Your goal:
Keep the images out while you retype all of the data exactly.

The records:

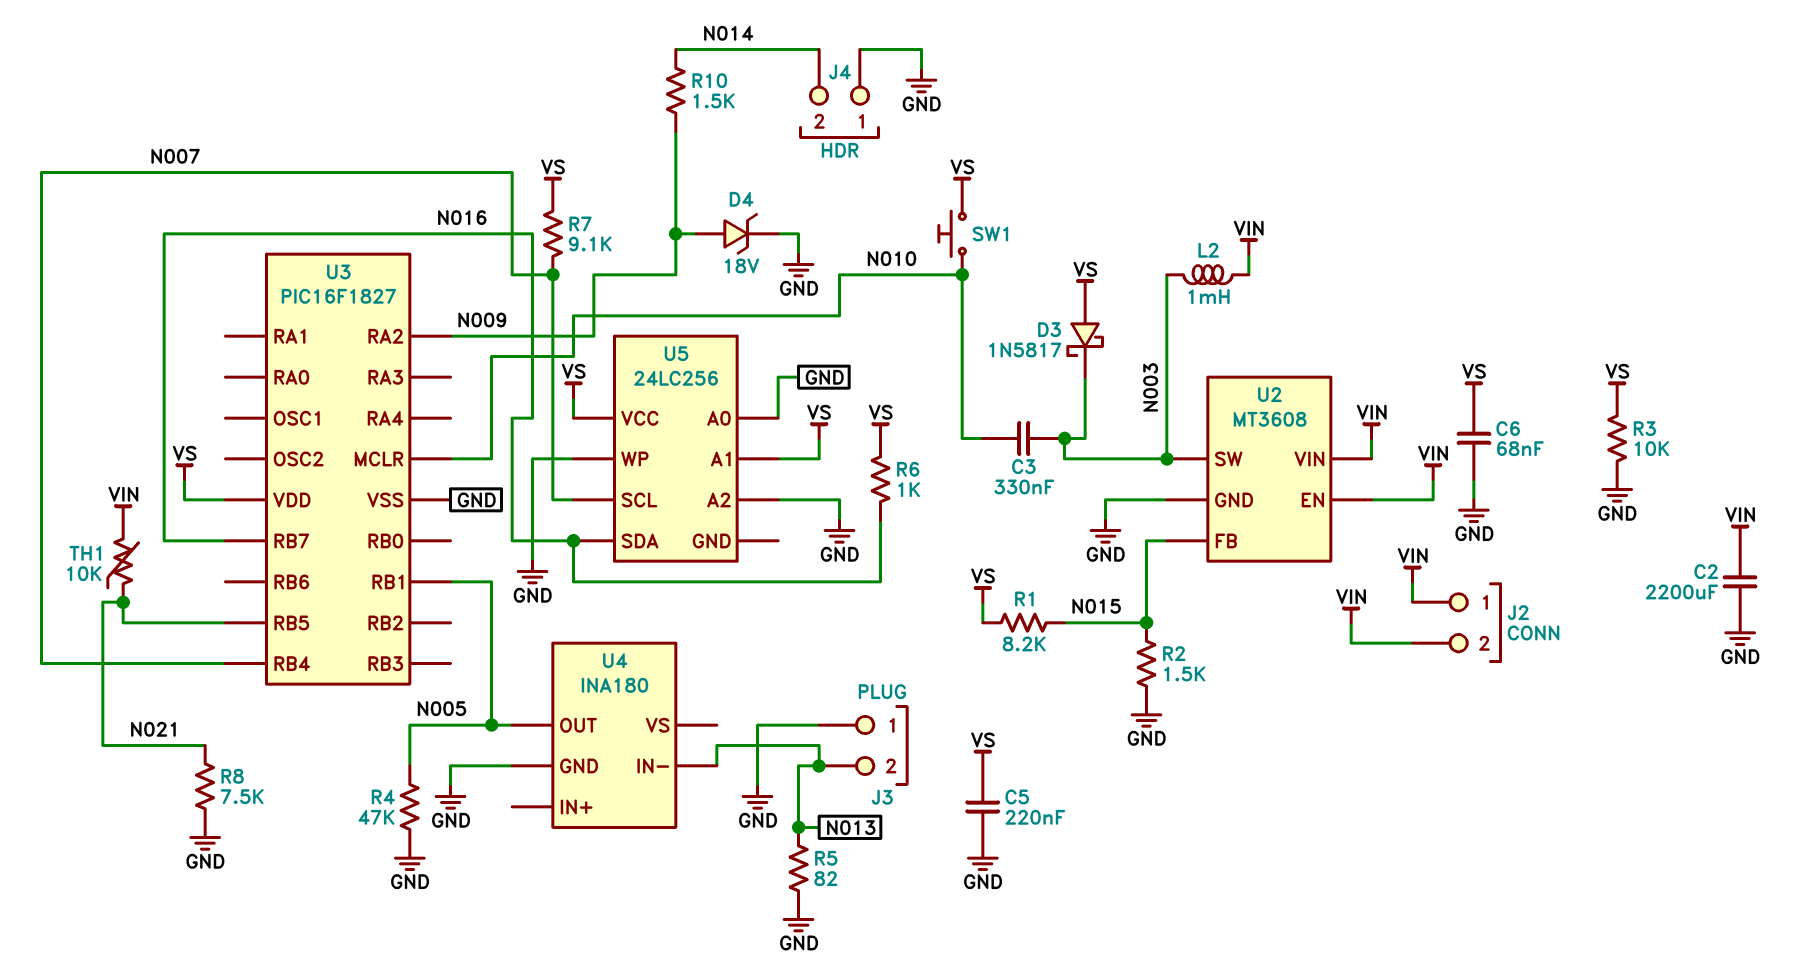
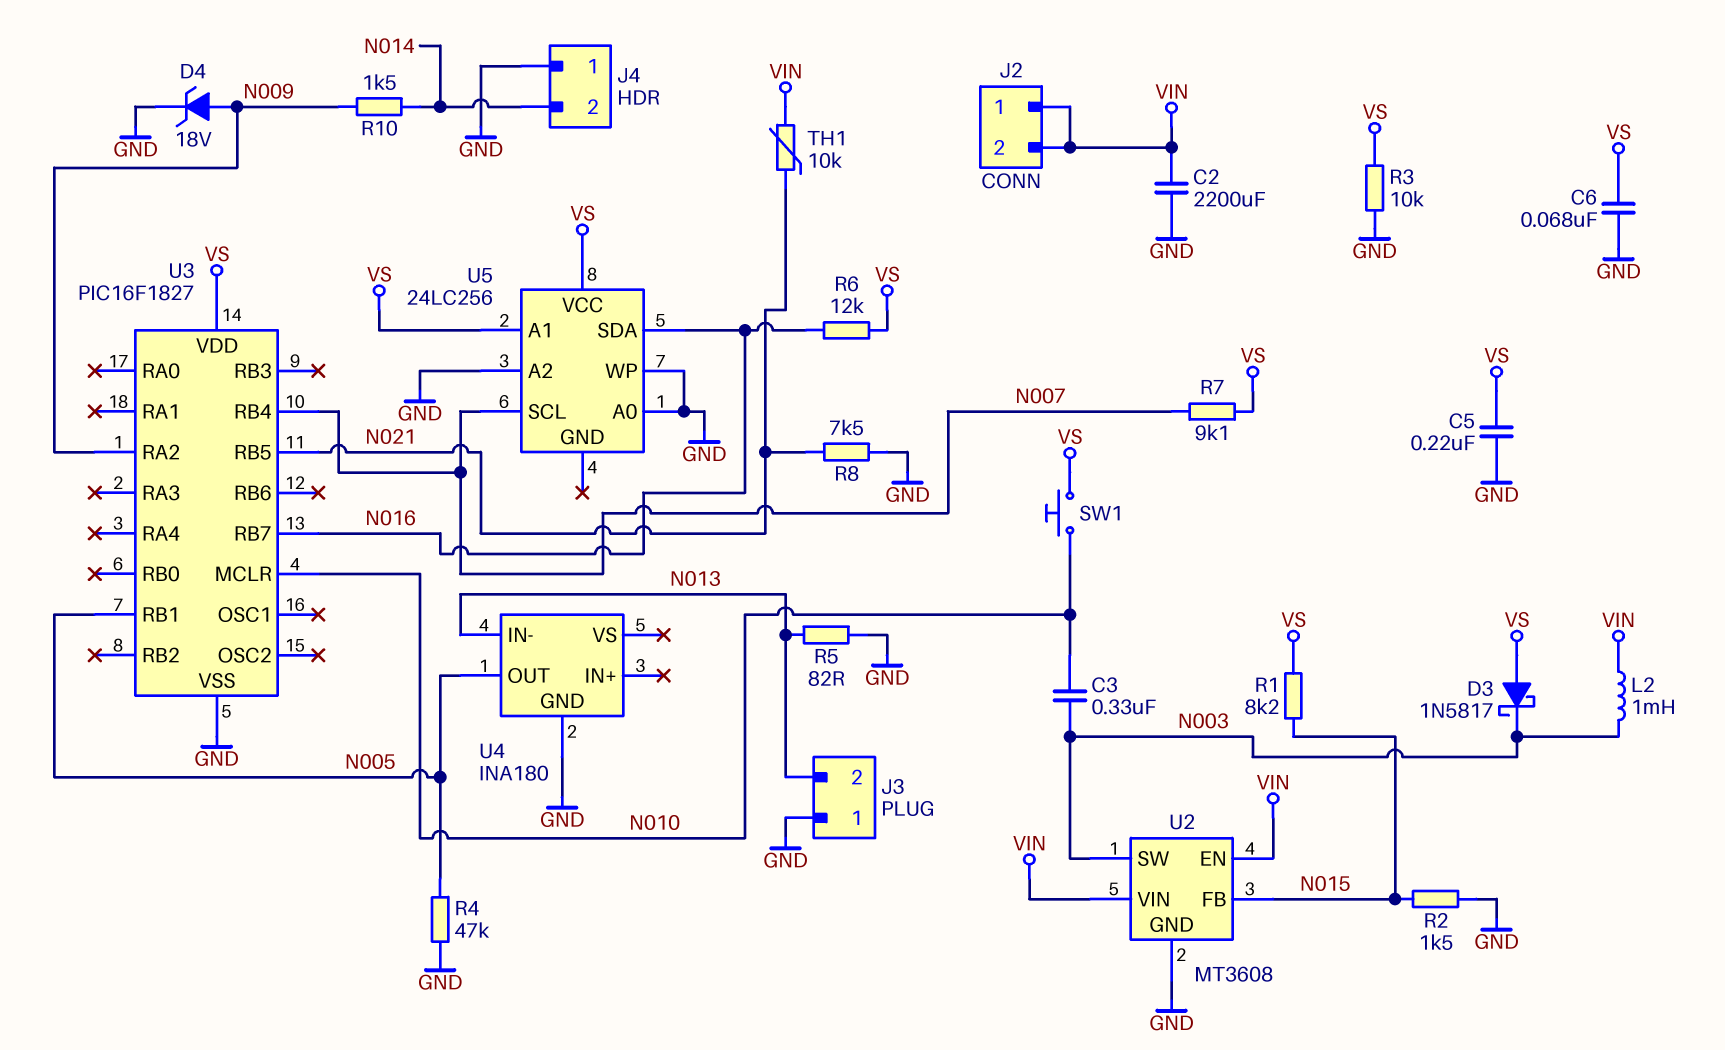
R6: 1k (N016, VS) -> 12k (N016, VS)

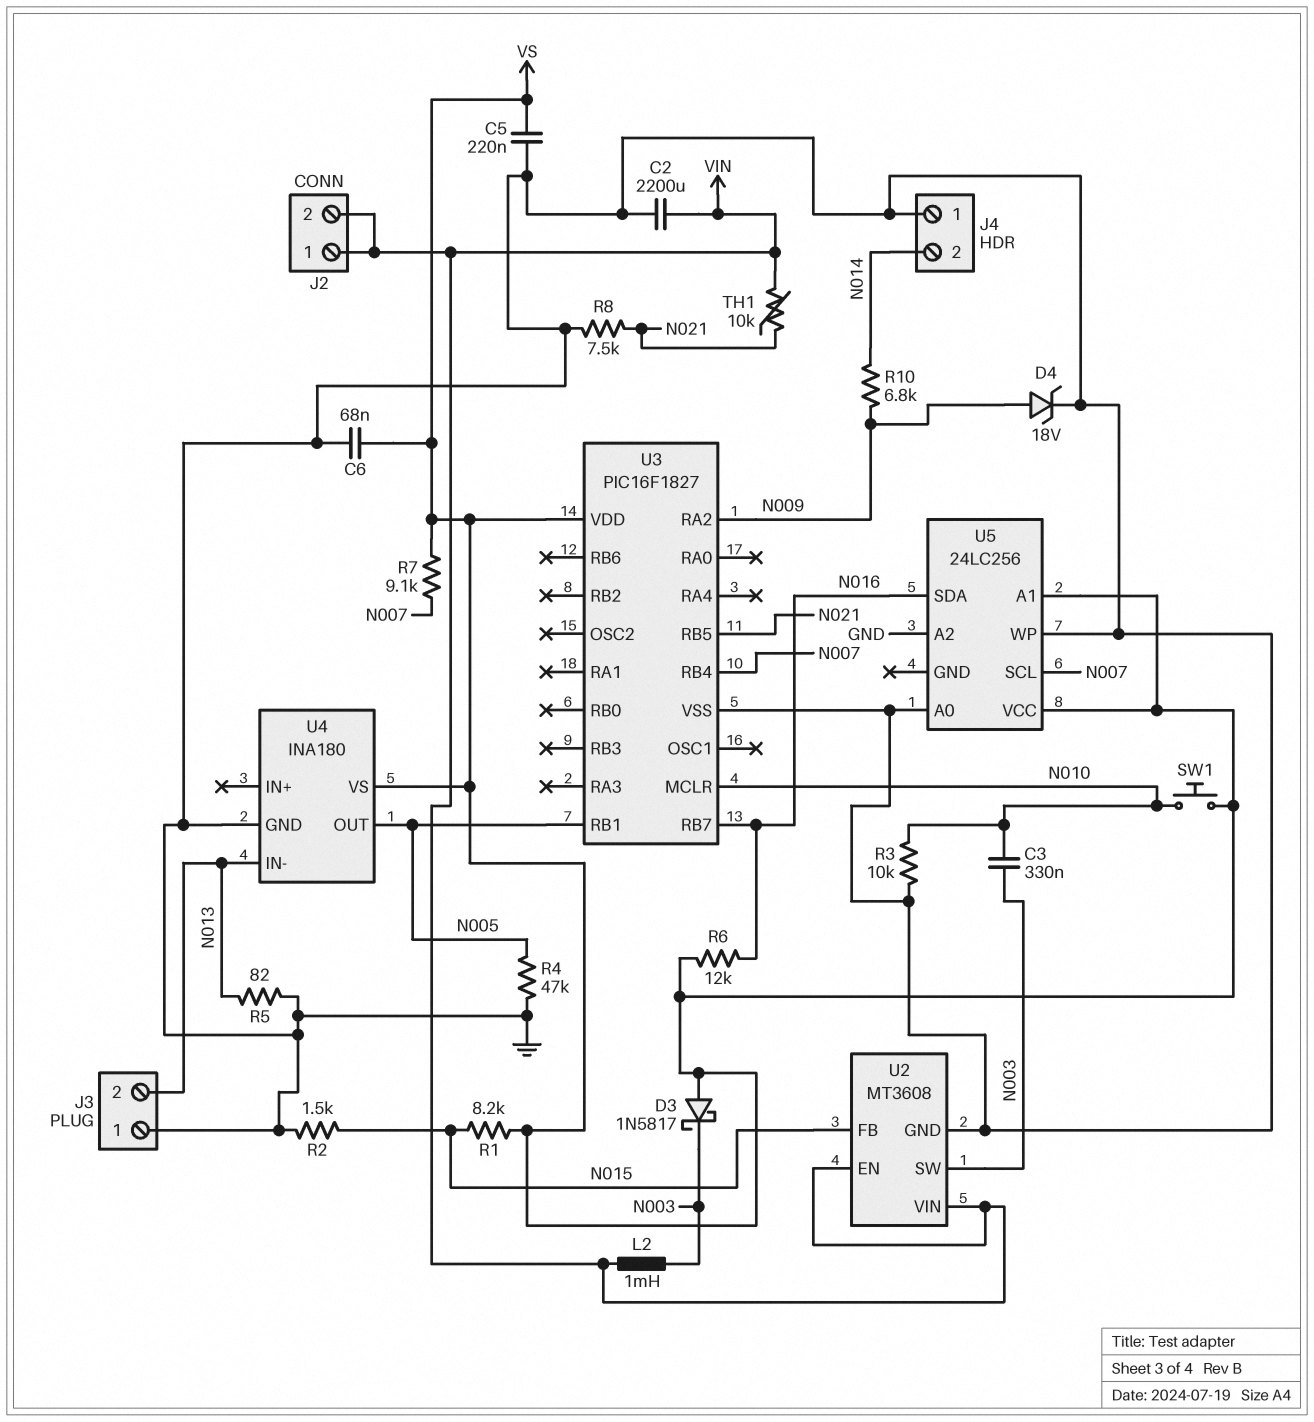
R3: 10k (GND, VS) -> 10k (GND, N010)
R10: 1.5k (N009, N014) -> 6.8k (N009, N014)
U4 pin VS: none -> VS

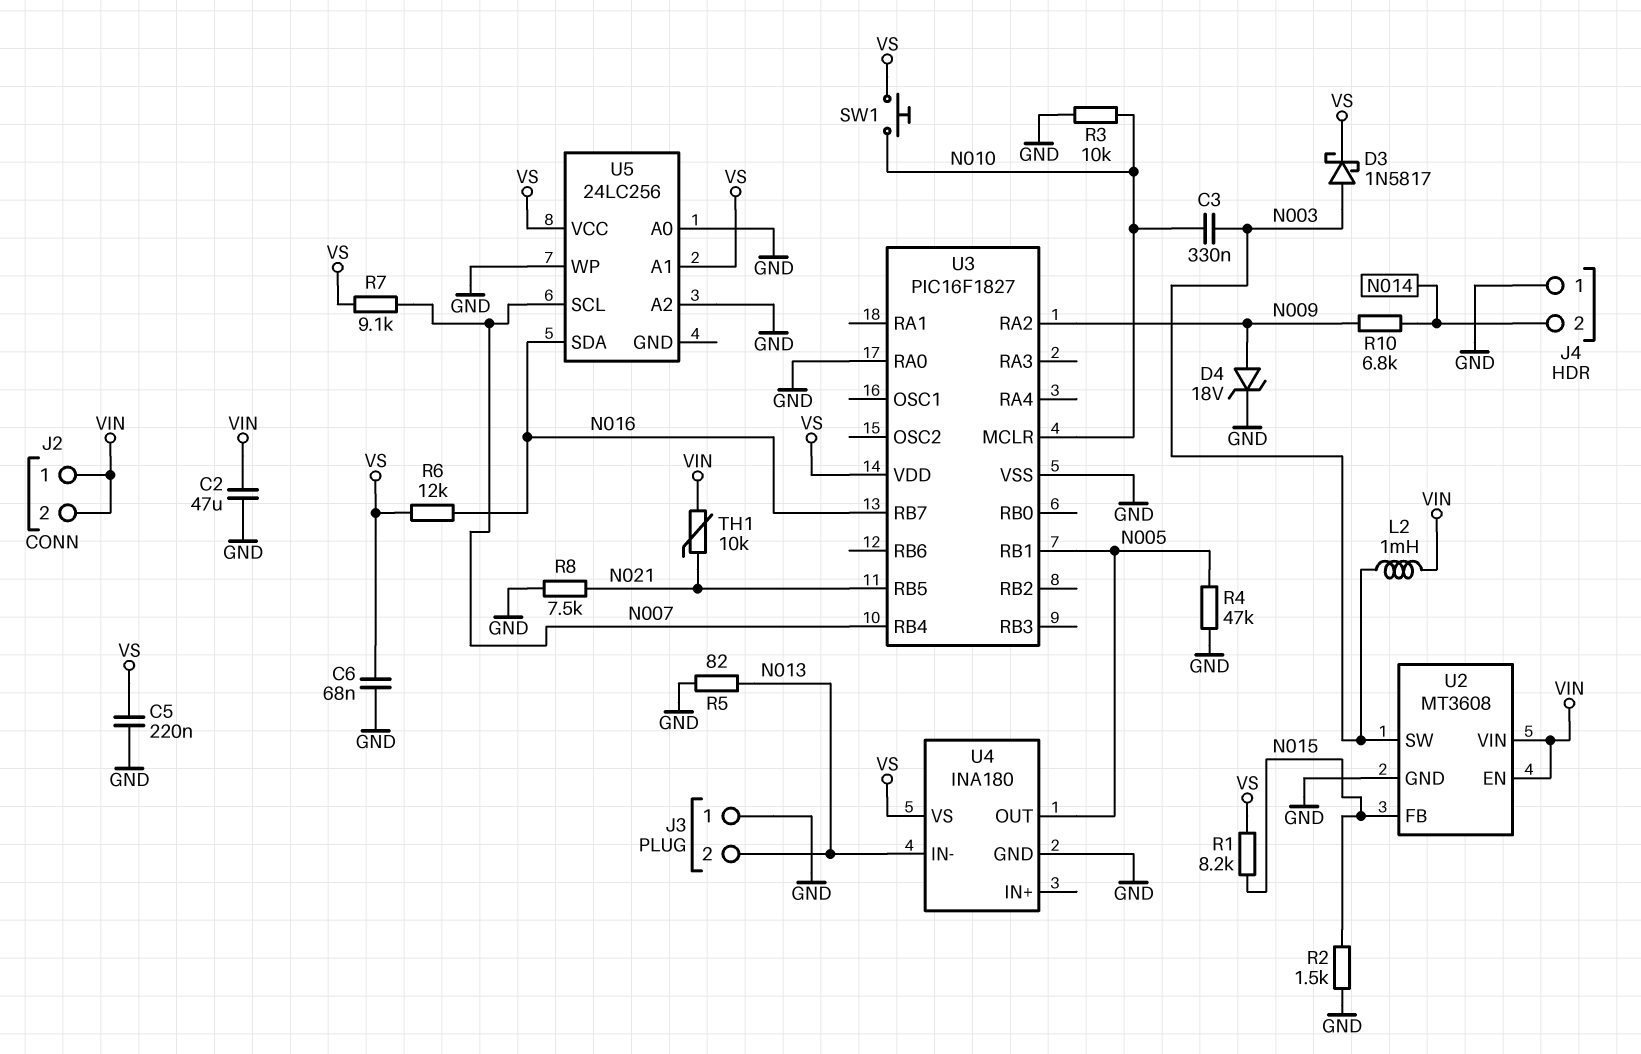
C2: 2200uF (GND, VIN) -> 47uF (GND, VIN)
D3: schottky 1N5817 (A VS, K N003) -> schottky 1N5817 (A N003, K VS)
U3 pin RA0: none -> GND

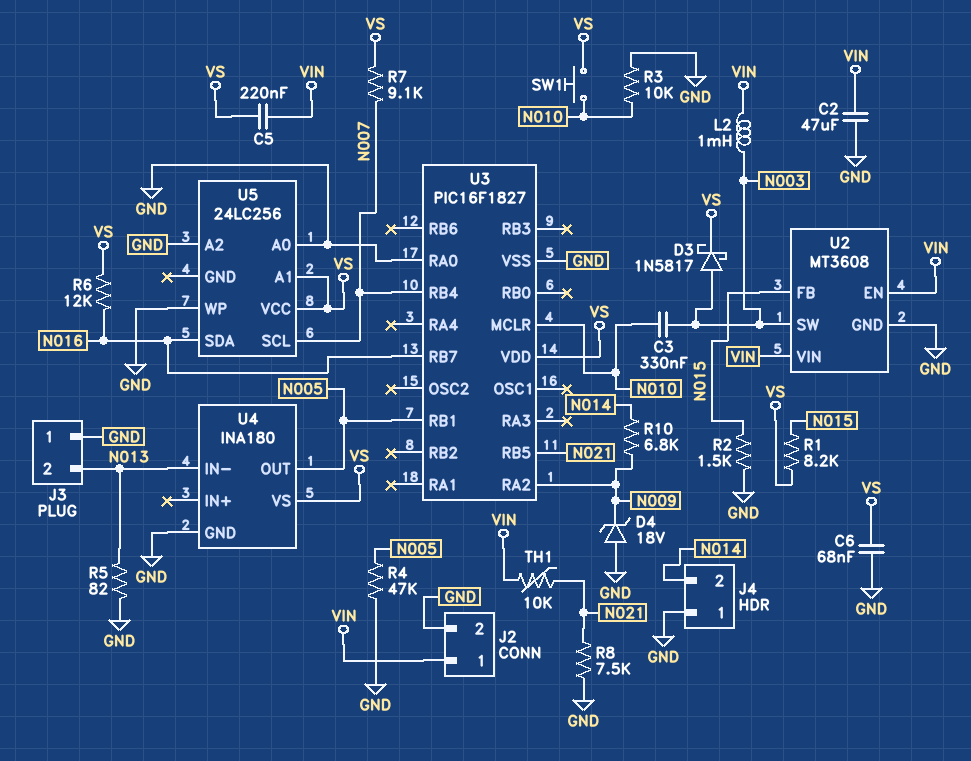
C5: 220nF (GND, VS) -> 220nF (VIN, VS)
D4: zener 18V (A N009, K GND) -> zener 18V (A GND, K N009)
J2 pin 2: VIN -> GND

Exercise solution:
R6: 1k (N016, VS) -> 12k (N016, VS)

R3: 10k (GND, VS) -> 10k (GND, N010)
R10: 1.5k (N009, N014) -> 6.8k (N009, N014)
U4 pin VS: none -> VS

C2: 2200uF (GND, VIN) -> 47uF (GND, VIN)
D3: schottky 1N5817 (A VS, K N003) -> schottky 1N5817 (A N003, K VS)
U3 pin RA0: none -> GND

C5: 220nF (GND, VS) -> 220nF (VIN, VS)
D4: zener 18V (A N009, K GND) -> zener 18V (A GND, K N009)
J2 pin 2: VIN -> GND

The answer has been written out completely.